◆ **RAW DATA**:
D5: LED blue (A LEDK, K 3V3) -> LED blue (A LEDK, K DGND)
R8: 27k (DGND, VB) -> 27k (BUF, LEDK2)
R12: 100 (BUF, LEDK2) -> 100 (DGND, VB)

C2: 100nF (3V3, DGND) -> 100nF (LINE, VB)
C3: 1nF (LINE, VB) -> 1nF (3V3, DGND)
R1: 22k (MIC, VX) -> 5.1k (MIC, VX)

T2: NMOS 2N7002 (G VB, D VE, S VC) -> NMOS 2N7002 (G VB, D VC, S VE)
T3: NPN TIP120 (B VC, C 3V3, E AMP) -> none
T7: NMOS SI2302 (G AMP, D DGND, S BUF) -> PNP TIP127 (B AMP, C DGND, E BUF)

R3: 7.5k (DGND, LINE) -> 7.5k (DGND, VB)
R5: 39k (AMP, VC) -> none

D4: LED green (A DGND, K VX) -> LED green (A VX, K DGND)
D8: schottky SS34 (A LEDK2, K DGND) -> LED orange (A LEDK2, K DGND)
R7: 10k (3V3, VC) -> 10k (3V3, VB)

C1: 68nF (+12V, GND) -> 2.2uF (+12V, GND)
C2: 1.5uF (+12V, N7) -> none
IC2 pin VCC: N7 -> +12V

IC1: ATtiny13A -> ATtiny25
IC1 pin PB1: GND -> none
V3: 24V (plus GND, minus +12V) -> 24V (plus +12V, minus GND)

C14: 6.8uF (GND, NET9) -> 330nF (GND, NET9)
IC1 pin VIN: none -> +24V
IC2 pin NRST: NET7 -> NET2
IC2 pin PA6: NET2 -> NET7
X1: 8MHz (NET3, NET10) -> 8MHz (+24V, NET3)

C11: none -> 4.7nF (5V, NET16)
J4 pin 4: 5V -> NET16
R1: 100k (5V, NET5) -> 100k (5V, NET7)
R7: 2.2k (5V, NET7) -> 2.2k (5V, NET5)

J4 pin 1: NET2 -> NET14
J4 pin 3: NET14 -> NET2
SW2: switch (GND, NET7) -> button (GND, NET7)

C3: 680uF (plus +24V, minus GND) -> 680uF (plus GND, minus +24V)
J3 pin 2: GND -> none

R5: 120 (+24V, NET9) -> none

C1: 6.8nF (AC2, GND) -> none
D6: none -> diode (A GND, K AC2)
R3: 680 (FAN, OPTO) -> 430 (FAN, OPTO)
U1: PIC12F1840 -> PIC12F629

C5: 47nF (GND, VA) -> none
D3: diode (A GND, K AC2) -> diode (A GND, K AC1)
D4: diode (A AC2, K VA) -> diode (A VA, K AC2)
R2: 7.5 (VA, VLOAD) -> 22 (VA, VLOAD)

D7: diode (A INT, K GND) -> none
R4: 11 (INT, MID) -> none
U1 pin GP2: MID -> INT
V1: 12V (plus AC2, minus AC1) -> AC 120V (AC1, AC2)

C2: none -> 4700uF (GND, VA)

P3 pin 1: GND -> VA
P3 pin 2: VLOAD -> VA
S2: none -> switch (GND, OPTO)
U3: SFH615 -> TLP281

◆ **TRY IT**: Set down exactly, and only, the lines of the data above from the line containing "P3 pin 2: VLOAD -> VA" through the last one.

◆ **SOLVED EXERCISE**:
P3 pin 2: VLOAD -> VA
S2: none -> switch (GND, OPTO)
U3: SFH615 -> TLP281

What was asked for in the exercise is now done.